Restate all data exactly. No images.

Collected data:
===
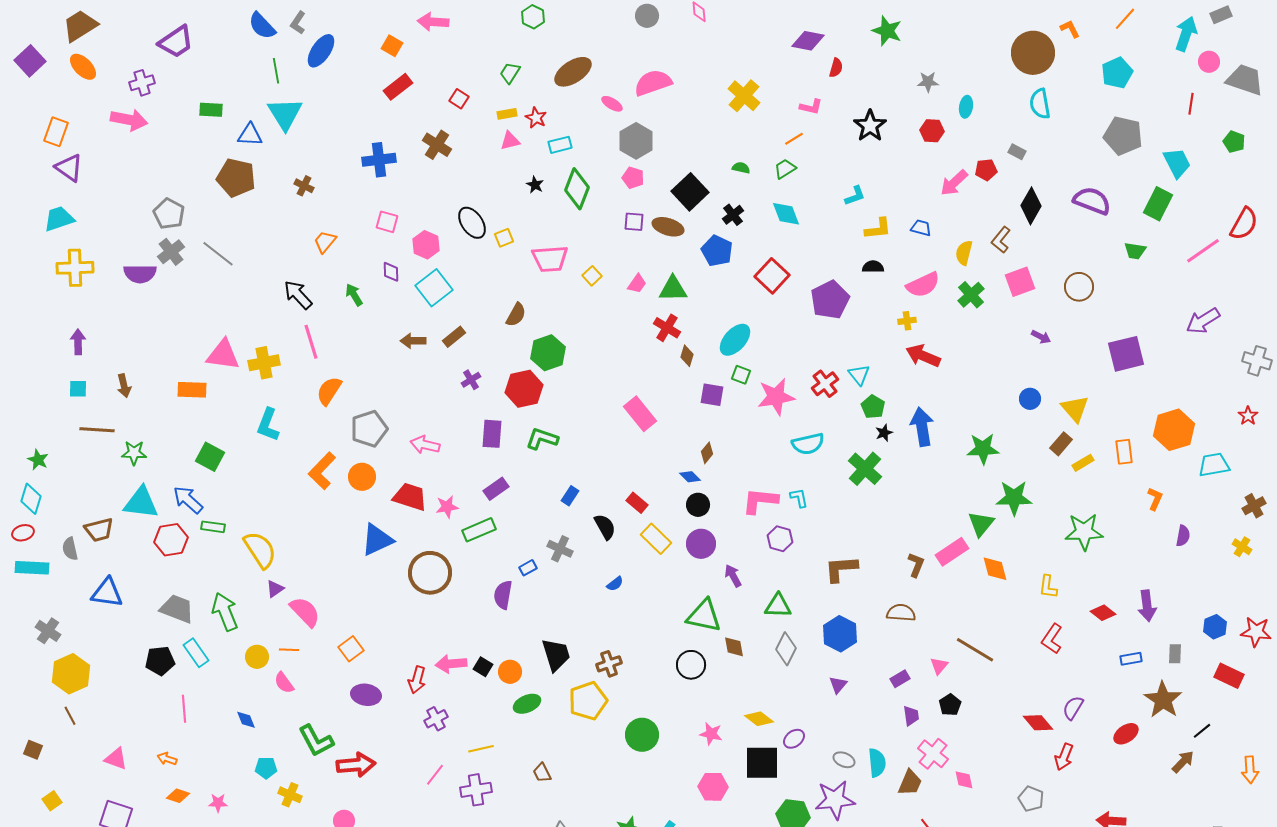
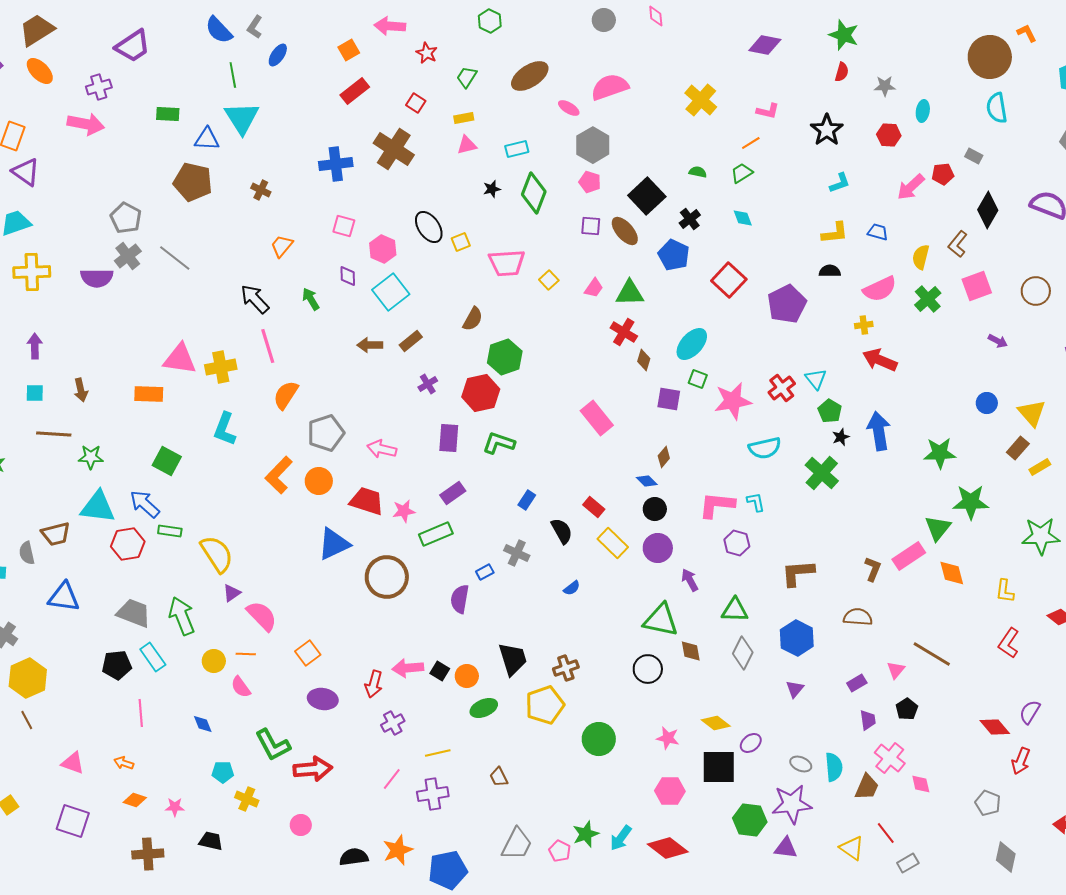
orange square: (392, 46) -> (349, 50), turned 30
blue ellipse: (321, 51) -> (278, 55), size x0.7
red semicircle: (836, 68) -> (842, 72), moved
red star: (536, 118) -> (427, 53), moved
brown cross: (437, 145) -> (394, 149), size x1.4
black star: (535, 185) -> (492, 189), turned 30
cyan L-shape: (855, 196) -> (840, 183), moved
cyan diamond: (786, 214) -> (743, 218), size x0.7
brown ellipse: (668, 227) -> (625, 231), turned 32

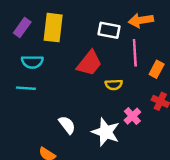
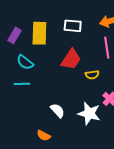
white rectangle: (109, 30) -> (73, 26), moved
cyan semicircle: (32, 62) -> (25, 62), turned 42

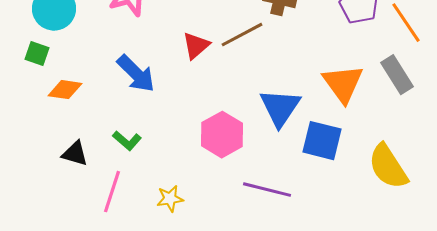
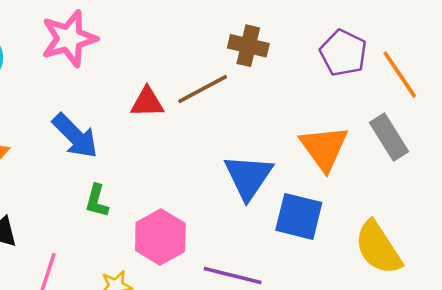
red triangle: (196, 46) -> (147, 102), turned 40
pink hexagon: (222, 135) -> (160, 237), moved
green L-shape: (127, 141) -> (97, 201), moved, turned 64

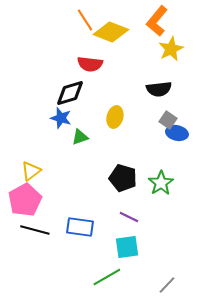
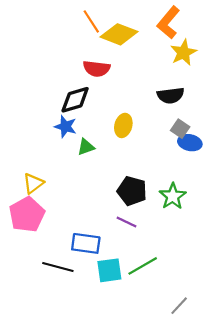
purple line: (129, 217) -> (127, 222), moved
black line: (35, 230) -> (58, 267), moved
cyan square: (127, 247) -> (109, 270), moved
green line: (107, 277) -> (143, 266), moved

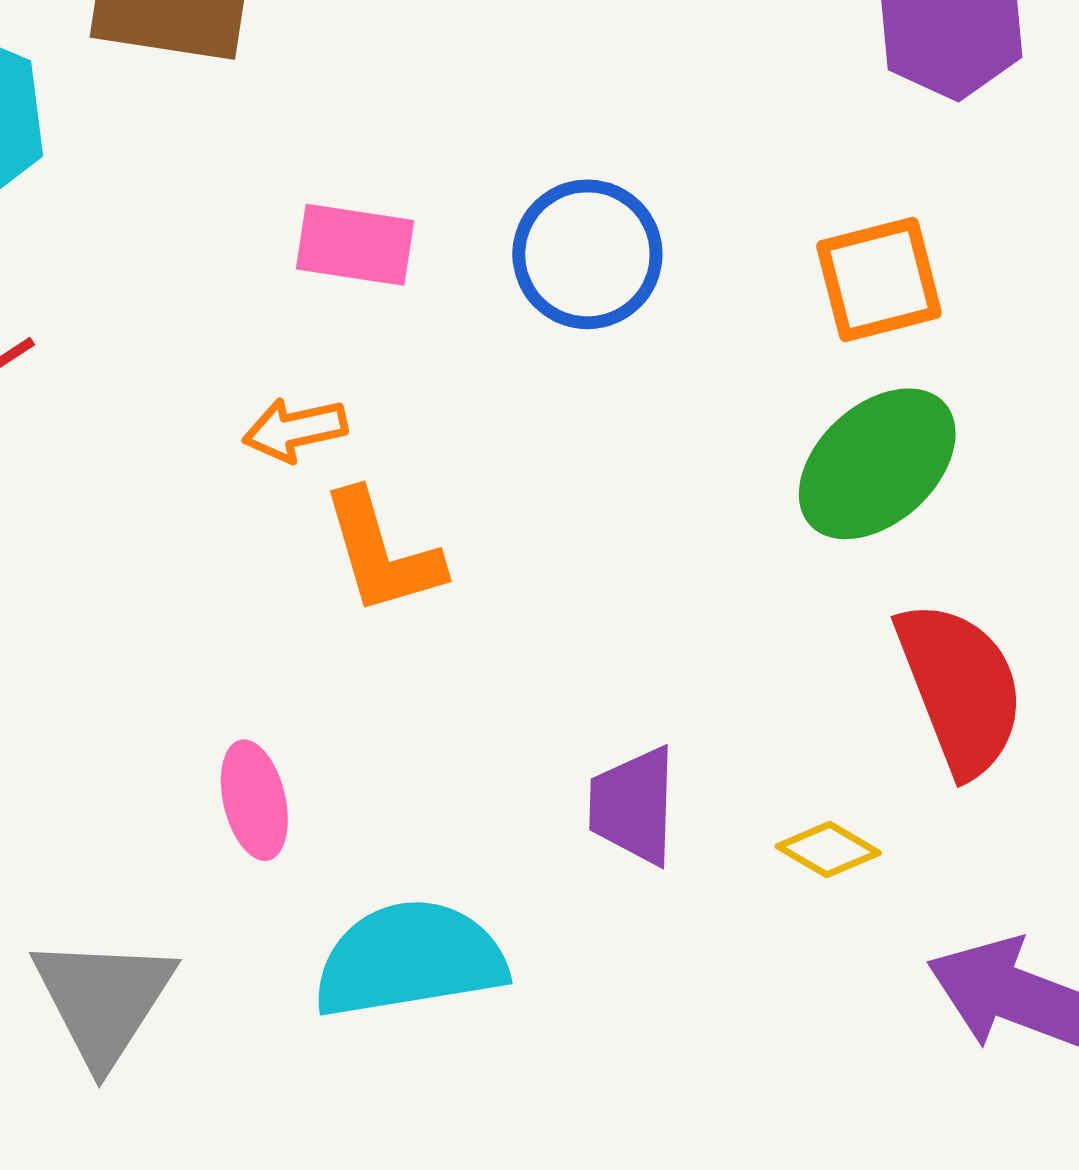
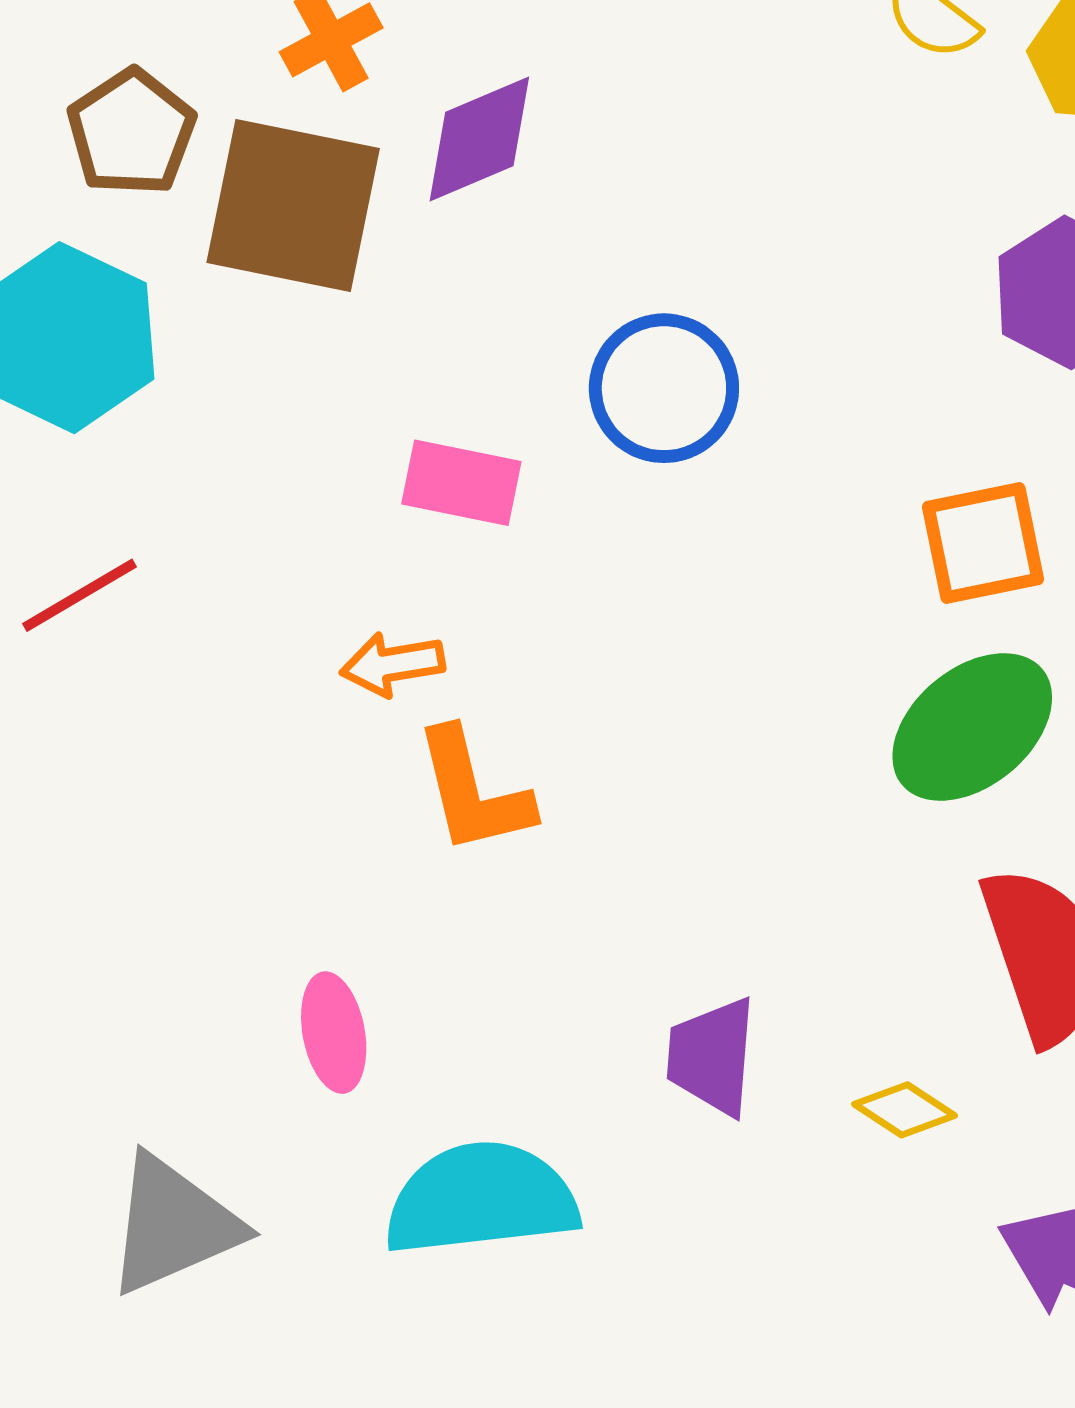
blue circle: (587, 254) -> (664, 388), moved
gray triangle: (103, 1000) -> (173, 1225), turned 31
===
## WRITTEN SOLUTION:
orange square: (392, 46) -> (349, 50), turned 30
blue ellipse: (321, 51) -> (278, 55), size x0.7
red semicircle: (836, 68) -> (842, 72), moved
red star: (536, 118) -> (427, 53), moved
brown cross: (437, 145) -> (394, 149), size x1.4
black star: (535, 185) -> (492, 189), turned 30
cyan L-shape: (855, 196) -> (840, 183), moved
cyan diamond: (786, 214) -> (743, 218), size x0.7
brown ellipse: (668, 227) -> (625, 231), turned 32

white rectangle: (109, 30) -> (73, 26), moved
cyan semicircle: (32, 62) -> (25, 62), turned 42

red triangle: (196, 46) -> (147, 102), turned 40
pink hexagon: (222, 135) -> (160, 237), moved
green L-shape: (127, 141) -> (97, 201), moved, turned 64

purple line: (129, 217) -> (127, 222), moved
black line: (35, 230) -> (58, 267), moved
cyan square: (127, 247) -> (109, 270), moved
green line: (107, 277) -> (143, 266), moved

blue circle: (587, 254) -> (664, 388), moved
gray triangle: (103, 1000) -> (173, 1225), turned 31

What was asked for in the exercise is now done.